● **Assignment**:
After counting the lines below that contain "shifted", reply with that number alone.

-- Record extracts follows --

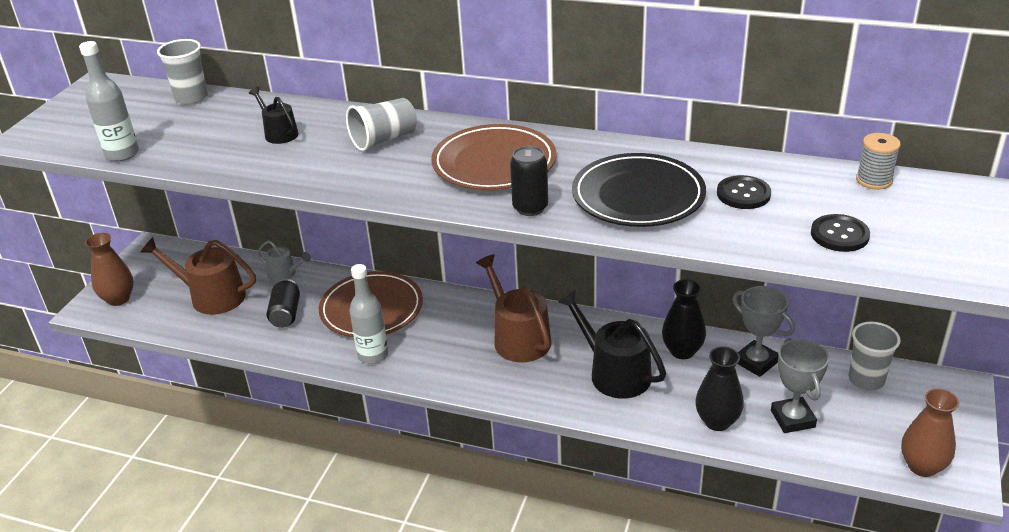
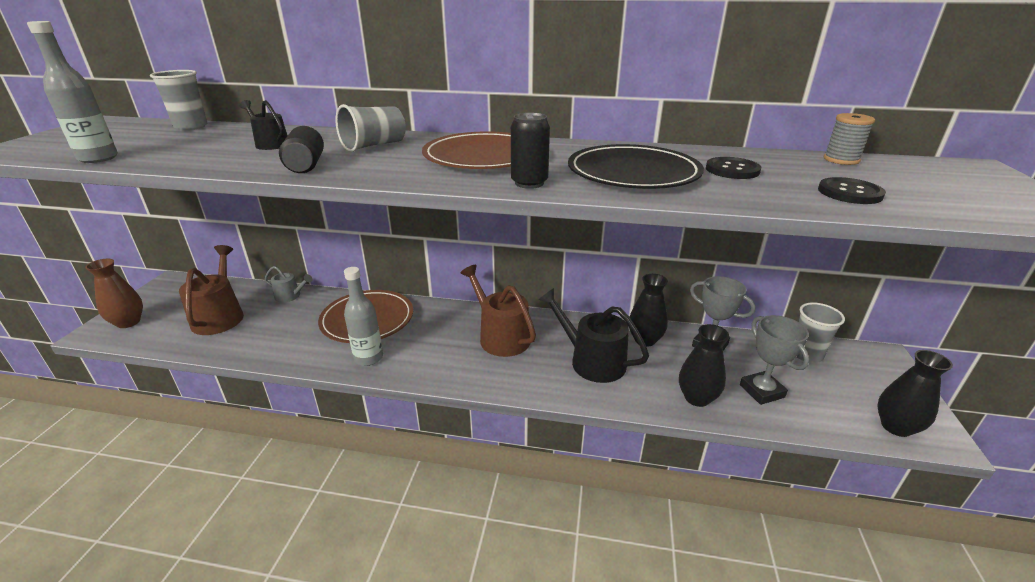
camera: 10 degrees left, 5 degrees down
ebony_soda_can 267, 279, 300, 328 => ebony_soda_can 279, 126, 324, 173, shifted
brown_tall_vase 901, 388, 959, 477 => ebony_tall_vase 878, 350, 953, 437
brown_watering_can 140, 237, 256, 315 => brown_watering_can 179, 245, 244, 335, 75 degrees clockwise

-- Record extracts concluded --
-- Record extracts follows --

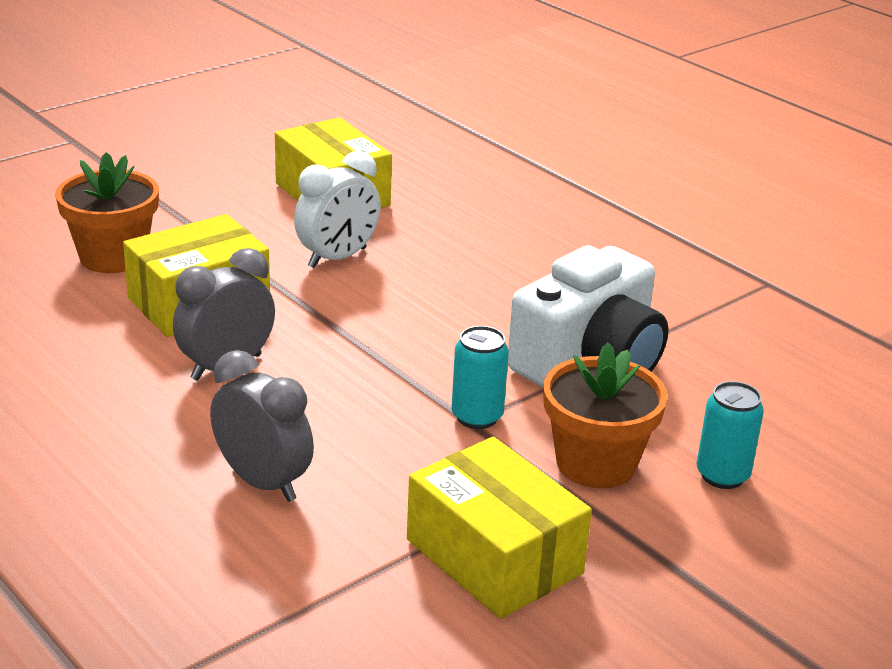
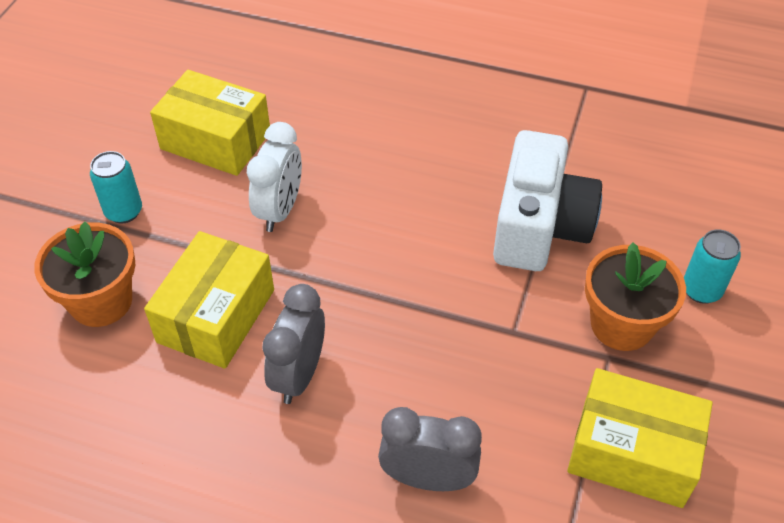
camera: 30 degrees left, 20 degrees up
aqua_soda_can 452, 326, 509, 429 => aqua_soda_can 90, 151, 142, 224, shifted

-- Record extracts concluded --

● **Output**:
2